_WORK TO BE COMPLETED_: Every line from the one containing "grey heart: 3 -> 0" to the end of the records below should be returned exactly; pictures are to be dropped.

*** Opening of DATA EXTRACTS ***

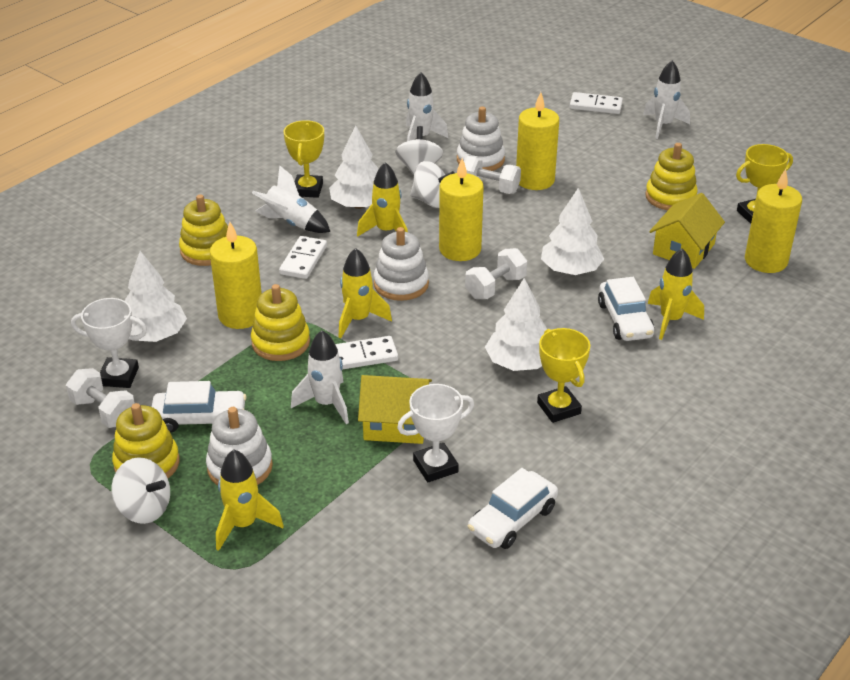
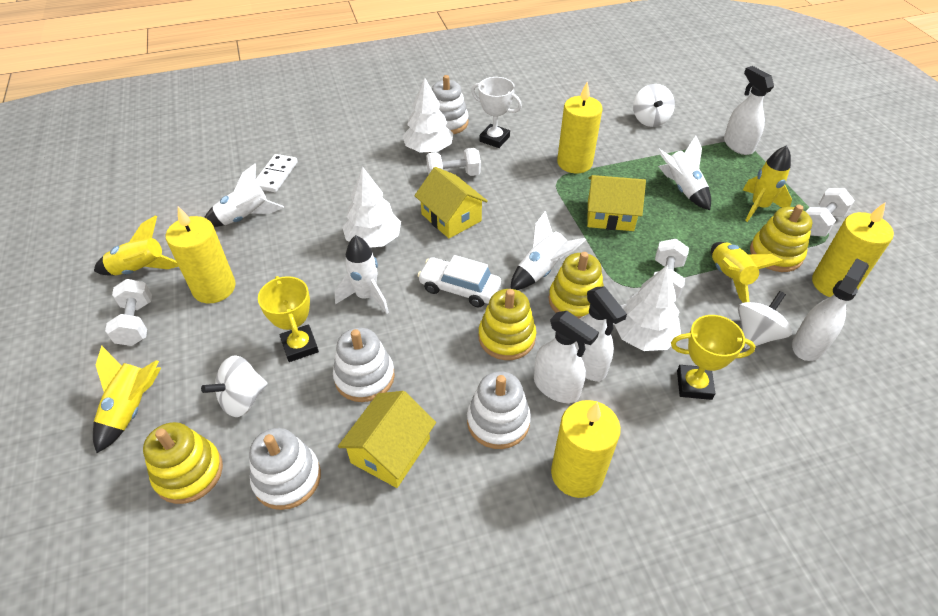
white car: 3 -> 1
white domino: 3 -> 1
white dumbbell: 3 -> 4
white spray bottle: 0 -> 4
white stacking toy: 3 -> 4
white tree: 4 -> 3
white trophy: 2 -> 1
yellow house: 2 -> 3
yellow trophy: 3 -> 2

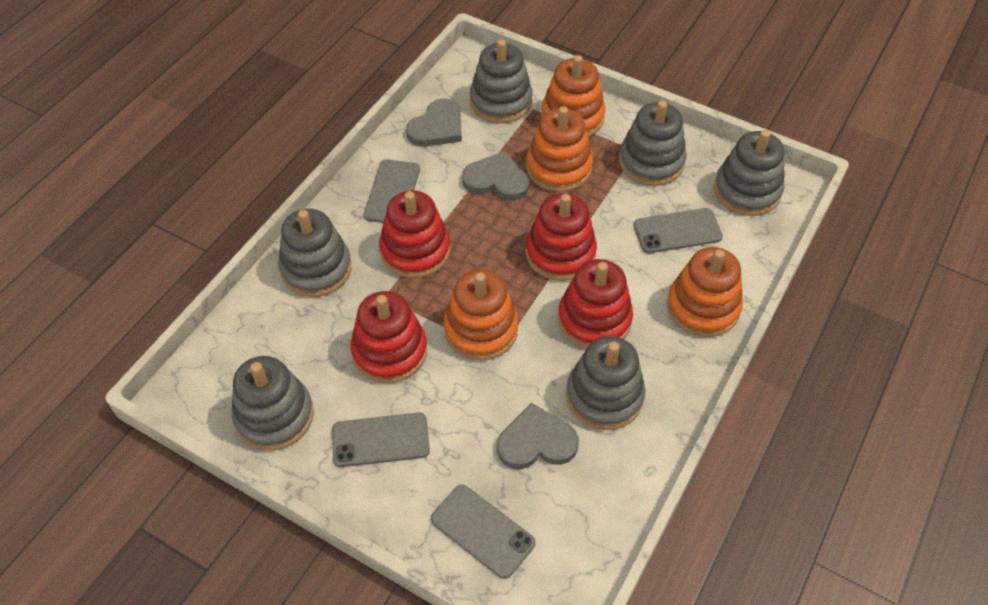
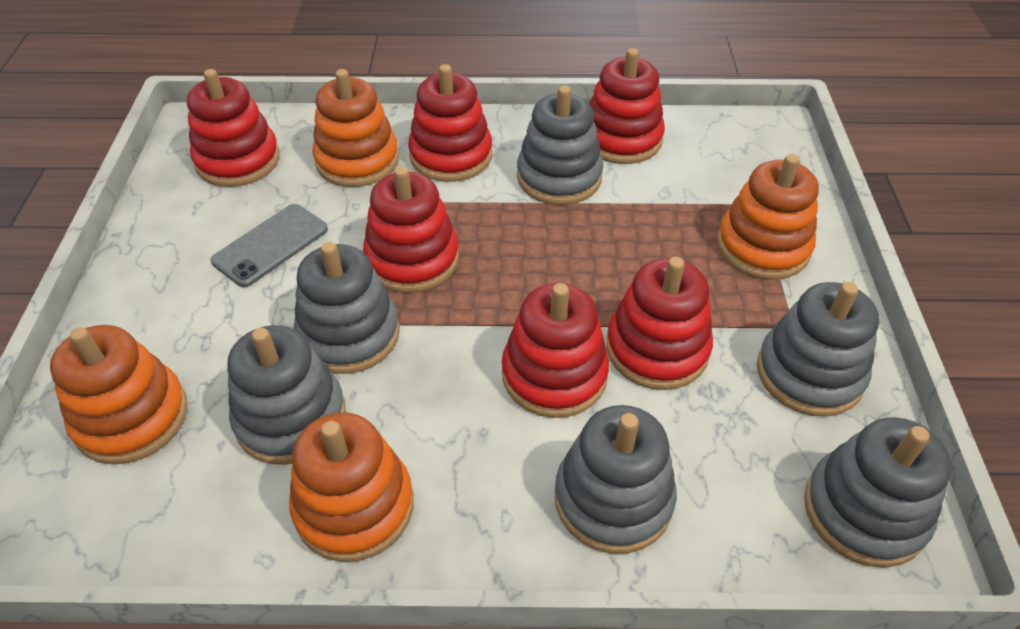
grey heart: 3 -> 0
grey phone: 4 -> 1
red stacking toy: 4 -> 6

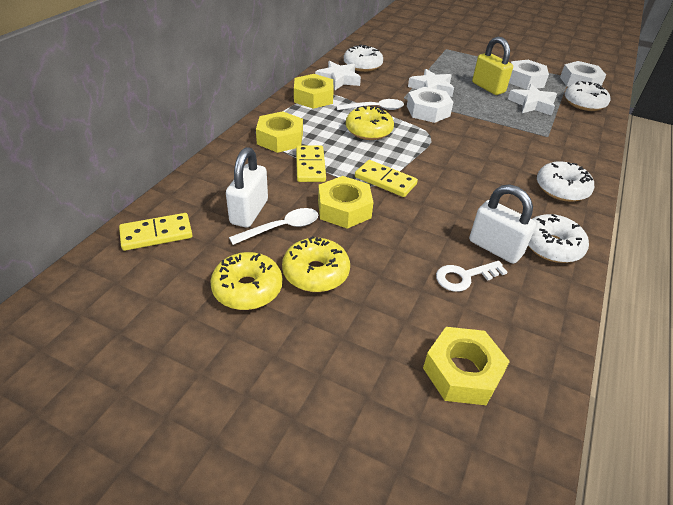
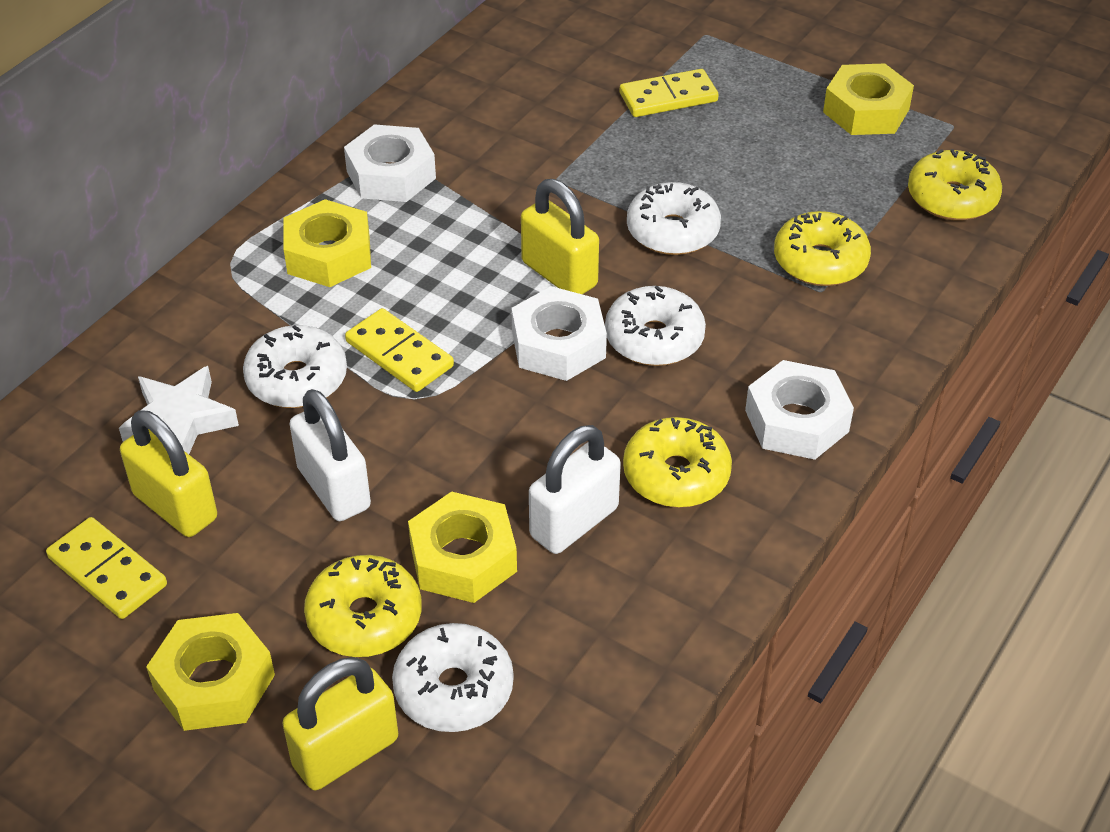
white key: 1 -> 0
white spoon: 2 -> 0
white star: 3 -> 1
yellow donut: 3 -> 4
yellow padlock: 1 -> 3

*** Close of DATA EXTRACTS ***

_RESULT_:
grey heart: 3 -> 0
grey phone: 4 -> 1
red stacking toy: 4 -> 6

white key: 1 -> 0
white spoon: 2 -> 0
white star: 3 -> 1
yellow donut: 3 -> 4
yellow padlock: 1 -> 3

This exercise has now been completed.